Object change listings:
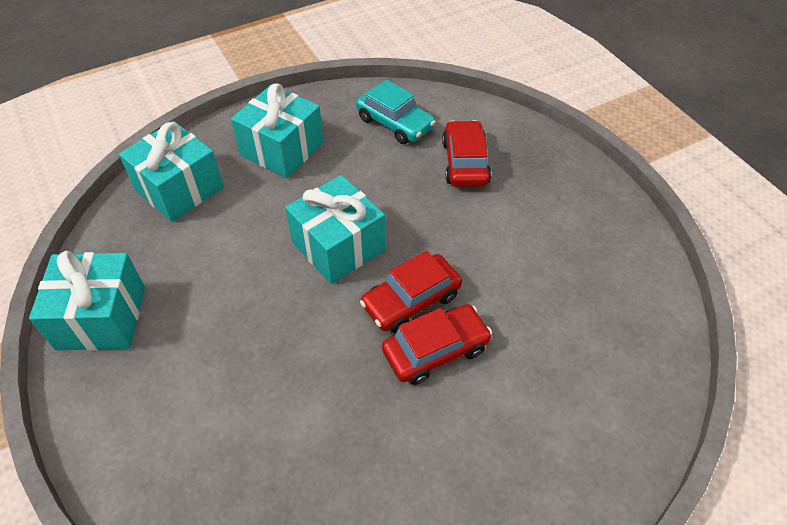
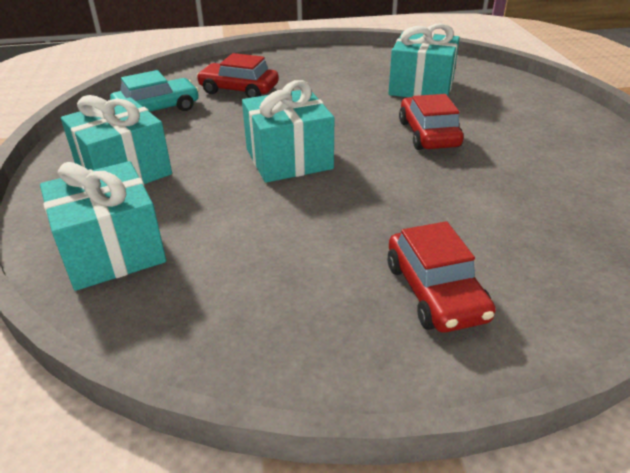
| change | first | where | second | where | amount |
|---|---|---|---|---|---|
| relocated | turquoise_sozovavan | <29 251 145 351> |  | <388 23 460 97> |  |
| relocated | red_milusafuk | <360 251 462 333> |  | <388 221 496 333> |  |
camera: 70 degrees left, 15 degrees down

Exercise objective
Every line in the data that holds the string "relocated" should be returned.

Answer for this exercise
| relocated | turquoise_sozovavan | <29 251 145 351> |  | <388 23 460 97> |  |
| relocated | red_milusafuk | <360 251 462 333> |  | <388 221 496 333> |  |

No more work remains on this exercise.